▸ YOUR GOAL
Reproduce word for word the part of the material that opens with its first line and closes with the line containing "Yes, brown matte", including both of those lines.

▸ RECORDS SHOWN
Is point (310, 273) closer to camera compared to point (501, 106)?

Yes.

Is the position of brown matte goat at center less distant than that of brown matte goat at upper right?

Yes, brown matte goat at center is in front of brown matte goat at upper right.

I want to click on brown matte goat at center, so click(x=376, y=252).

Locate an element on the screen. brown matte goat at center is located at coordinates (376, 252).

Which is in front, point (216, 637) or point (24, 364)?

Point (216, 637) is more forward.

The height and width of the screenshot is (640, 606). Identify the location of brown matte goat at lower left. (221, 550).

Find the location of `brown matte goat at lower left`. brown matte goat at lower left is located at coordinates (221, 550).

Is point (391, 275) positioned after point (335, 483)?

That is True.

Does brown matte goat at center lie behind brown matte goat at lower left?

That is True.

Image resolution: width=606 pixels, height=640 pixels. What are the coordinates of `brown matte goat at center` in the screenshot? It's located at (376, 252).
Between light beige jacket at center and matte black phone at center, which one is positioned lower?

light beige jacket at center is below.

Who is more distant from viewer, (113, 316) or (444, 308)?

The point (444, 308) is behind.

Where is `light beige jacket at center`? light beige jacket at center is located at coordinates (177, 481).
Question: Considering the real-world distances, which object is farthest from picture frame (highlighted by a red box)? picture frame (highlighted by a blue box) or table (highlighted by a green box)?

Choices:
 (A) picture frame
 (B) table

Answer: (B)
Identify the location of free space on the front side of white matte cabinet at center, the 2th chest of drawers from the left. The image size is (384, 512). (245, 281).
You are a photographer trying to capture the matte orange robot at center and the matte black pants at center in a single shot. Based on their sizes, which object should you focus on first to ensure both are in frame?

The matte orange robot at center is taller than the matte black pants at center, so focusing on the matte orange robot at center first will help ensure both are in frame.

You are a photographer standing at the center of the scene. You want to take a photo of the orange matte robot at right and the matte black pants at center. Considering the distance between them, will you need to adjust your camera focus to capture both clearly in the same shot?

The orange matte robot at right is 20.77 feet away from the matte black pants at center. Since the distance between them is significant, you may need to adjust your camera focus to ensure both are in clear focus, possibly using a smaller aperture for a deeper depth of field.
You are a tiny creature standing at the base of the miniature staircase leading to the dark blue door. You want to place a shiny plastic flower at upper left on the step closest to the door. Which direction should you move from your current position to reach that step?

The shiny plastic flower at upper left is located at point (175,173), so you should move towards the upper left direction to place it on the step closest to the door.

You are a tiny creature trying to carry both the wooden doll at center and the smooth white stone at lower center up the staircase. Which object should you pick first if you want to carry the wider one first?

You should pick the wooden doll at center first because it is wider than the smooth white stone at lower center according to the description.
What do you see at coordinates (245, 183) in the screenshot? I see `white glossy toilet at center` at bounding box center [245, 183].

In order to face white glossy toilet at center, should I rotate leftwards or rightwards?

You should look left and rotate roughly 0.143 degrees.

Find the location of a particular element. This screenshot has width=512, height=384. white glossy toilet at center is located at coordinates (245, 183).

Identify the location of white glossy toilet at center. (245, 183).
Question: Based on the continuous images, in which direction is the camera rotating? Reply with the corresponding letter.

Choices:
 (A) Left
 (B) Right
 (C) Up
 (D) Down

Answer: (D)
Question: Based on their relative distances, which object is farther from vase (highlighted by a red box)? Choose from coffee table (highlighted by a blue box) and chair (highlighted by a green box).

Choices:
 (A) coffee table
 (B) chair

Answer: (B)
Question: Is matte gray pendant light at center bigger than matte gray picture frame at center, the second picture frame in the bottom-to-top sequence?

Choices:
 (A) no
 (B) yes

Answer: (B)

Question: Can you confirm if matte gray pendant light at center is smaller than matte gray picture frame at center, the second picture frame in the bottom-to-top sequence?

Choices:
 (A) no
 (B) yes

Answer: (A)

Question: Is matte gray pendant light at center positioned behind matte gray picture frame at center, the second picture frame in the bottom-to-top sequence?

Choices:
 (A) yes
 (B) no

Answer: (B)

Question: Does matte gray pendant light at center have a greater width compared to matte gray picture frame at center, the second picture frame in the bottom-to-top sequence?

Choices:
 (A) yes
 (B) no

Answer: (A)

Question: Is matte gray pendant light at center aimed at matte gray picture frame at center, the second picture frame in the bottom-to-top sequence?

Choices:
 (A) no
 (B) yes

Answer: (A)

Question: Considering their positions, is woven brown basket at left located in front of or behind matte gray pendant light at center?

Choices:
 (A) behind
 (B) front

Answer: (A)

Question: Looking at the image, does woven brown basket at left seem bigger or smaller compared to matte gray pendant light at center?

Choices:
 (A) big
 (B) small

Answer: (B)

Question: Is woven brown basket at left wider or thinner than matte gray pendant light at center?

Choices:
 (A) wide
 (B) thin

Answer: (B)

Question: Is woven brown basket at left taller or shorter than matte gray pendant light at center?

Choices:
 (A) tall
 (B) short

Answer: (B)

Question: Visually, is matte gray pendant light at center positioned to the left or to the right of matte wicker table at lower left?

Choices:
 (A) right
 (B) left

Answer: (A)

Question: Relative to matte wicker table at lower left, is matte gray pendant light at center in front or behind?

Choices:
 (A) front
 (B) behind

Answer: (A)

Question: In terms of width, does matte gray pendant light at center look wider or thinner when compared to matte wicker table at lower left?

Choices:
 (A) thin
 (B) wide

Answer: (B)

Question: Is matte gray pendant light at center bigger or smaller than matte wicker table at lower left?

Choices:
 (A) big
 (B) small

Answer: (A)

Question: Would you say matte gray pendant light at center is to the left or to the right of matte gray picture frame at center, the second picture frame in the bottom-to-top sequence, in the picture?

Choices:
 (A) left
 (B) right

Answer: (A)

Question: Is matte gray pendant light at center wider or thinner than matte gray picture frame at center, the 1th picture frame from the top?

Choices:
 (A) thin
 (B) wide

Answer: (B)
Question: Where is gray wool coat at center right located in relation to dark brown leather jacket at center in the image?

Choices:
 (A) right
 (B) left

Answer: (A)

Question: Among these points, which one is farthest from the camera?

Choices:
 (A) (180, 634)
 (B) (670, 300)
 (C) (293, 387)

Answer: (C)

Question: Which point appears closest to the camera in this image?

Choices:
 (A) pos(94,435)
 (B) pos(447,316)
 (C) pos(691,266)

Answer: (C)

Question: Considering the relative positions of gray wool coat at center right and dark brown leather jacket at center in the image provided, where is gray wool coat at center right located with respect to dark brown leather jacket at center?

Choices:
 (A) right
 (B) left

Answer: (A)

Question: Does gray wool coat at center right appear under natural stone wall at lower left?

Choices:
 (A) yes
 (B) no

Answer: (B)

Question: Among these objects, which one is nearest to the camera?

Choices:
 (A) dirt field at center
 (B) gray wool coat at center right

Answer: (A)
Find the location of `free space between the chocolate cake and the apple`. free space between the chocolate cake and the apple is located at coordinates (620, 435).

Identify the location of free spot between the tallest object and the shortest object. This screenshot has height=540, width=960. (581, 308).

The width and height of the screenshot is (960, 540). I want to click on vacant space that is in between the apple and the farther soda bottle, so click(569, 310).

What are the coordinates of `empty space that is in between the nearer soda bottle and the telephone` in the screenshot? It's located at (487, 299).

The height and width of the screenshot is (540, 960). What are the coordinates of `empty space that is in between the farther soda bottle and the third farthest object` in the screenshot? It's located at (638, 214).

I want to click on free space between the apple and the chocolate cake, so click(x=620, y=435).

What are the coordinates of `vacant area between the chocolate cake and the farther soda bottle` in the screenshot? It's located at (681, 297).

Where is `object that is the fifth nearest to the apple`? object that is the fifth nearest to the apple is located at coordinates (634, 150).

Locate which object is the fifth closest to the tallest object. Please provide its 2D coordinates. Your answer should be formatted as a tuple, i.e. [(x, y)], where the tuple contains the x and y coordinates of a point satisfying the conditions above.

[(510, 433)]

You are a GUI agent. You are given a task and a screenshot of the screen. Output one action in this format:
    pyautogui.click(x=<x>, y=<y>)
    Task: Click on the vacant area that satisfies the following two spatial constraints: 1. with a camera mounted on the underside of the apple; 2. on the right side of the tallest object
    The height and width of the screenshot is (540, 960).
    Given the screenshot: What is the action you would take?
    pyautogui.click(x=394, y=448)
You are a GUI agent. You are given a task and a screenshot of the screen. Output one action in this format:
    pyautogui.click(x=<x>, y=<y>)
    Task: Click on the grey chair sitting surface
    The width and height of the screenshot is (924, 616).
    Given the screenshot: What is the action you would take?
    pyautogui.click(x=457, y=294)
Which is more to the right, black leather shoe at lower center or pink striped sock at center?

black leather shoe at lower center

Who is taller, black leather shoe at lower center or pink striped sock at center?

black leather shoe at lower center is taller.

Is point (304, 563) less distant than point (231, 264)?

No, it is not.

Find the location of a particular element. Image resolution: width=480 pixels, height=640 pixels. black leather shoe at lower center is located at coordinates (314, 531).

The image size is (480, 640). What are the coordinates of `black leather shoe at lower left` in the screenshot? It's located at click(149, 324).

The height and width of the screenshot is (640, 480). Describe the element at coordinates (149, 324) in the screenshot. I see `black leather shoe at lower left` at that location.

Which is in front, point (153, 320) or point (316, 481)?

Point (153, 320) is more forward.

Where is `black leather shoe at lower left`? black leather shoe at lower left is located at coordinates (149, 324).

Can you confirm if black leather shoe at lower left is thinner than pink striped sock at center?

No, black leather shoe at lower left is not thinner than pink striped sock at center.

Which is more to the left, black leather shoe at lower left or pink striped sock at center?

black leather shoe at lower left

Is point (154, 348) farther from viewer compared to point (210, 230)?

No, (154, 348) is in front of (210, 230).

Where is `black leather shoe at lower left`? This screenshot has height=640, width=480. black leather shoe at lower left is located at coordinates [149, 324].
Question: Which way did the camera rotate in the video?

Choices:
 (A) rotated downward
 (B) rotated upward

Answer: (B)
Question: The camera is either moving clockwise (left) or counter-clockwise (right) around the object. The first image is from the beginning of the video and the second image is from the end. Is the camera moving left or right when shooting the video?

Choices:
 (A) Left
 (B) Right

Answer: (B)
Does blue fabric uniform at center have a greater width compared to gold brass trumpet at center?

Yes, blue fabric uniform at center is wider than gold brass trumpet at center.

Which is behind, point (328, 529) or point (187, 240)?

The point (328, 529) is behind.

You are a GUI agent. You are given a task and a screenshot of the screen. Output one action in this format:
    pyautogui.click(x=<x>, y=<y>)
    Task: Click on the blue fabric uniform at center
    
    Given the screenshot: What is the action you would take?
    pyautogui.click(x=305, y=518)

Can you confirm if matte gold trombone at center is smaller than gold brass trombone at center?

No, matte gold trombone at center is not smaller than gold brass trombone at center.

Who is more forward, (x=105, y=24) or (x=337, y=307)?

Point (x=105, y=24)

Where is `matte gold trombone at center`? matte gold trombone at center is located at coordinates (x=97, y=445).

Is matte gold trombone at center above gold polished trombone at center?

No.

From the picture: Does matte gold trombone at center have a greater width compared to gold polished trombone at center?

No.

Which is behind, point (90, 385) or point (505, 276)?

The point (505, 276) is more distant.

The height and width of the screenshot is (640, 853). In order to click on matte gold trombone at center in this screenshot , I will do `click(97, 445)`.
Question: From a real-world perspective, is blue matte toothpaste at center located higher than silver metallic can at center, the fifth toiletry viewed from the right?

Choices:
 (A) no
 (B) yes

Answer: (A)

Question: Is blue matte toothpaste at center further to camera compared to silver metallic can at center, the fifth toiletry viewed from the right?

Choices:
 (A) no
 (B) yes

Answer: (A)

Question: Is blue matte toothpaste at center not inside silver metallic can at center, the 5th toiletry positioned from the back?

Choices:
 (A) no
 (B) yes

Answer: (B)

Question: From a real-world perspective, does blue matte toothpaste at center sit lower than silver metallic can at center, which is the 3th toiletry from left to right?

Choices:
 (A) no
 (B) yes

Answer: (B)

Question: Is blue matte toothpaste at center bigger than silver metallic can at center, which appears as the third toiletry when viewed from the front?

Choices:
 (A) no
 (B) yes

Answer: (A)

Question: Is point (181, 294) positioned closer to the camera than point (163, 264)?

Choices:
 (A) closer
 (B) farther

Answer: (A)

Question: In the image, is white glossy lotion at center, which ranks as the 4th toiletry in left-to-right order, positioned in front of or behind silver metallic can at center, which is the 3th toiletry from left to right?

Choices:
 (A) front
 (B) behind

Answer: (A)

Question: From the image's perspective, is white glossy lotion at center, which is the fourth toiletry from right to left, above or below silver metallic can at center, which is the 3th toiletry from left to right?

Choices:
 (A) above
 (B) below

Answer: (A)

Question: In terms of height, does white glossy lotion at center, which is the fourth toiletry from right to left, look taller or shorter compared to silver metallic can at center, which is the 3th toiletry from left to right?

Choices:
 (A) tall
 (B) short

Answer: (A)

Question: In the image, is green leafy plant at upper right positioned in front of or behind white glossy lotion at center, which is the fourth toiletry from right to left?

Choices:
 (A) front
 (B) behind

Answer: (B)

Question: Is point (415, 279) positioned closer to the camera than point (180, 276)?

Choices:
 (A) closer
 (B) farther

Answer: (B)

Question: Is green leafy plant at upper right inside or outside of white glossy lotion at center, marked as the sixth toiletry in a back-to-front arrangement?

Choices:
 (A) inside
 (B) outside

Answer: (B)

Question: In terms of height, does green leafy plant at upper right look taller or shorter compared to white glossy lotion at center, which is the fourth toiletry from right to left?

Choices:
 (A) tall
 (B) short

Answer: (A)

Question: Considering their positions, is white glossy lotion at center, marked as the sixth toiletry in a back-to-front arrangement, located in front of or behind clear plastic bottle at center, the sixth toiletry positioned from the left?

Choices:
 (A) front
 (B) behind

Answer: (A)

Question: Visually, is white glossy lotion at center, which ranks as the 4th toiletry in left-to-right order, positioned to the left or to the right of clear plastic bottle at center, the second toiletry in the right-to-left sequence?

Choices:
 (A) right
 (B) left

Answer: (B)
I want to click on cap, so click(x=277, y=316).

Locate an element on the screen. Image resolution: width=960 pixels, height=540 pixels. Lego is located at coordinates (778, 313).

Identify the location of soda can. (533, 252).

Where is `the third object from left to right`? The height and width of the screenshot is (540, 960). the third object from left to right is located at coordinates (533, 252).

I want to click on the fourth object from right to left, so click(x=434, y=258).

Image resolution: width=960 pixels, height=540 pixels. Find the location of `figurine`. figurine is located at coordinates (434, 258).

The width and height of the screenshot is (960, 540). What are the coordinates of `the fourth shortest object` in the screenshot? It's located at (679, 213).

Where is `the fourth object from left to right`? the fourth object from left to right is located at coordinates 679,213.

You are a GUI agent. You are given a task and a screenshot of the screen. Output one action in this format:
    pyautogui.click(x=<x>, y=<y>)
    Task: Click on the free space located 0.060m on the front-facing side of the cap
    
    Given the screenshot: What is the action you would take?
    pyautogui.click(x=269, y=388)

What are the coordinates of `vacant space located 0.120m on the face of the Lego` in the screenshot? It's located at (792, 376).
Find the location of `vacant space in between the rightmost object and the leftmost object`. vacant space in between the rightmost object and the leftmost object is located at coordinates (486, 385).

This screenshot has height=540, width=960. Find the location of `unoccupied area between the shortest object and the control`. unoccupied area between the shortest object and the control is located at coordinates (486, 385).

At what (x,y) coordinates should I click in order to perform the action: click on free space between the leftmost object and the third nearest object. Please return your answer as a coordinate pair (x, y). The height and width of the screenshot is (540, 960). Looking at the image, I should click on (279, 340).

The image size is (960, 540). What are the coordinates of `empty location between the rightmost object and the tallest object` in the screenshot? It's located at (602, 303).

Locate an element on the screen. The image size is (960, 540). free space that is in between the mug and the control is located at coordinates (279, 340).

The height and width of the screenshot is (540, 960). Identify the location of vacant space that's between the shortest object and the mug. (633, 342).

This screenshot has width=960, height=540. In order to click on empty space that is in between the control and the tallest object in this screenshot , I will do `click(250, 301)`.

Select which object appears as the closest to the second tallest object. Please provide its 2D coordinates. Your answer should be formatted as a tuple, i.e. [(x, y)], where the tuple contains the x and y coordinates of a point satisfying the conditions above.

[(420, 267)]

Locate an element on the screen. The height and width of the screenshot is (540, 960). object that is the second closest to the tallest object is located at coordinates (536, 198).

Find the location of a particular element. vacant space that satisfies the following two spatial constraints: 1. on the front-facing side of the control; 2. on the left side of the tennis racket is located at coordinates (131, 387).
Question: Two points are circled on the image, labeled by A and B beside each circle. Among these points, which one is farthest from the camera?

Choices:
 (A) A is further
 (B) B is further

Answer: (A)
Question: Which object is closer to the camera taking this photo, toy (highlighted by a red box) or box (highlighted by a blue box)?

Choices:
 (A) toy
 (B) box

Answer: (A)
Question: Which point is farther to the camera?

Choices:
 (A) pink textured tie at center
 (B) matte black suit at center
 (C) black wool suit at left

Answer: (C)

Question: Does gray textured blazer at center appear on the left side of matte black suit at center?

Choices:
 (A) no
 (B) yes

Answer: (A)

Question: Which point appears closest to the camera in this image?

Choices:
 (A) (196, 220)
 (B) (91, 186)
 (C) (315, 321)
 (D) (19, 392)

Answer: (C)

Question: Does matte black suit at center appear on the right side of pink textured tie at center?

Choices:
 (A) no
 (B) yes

▸ EXERCISE SOLUTION
Is point (310, 273) closer to camera compared to point (501, 106)?

Yes.

Is the position of brown matte goat at center less distant than that of brown matte goat at upper right?

Yes, brown matte goat at center is in front of brown matte goat at upper right.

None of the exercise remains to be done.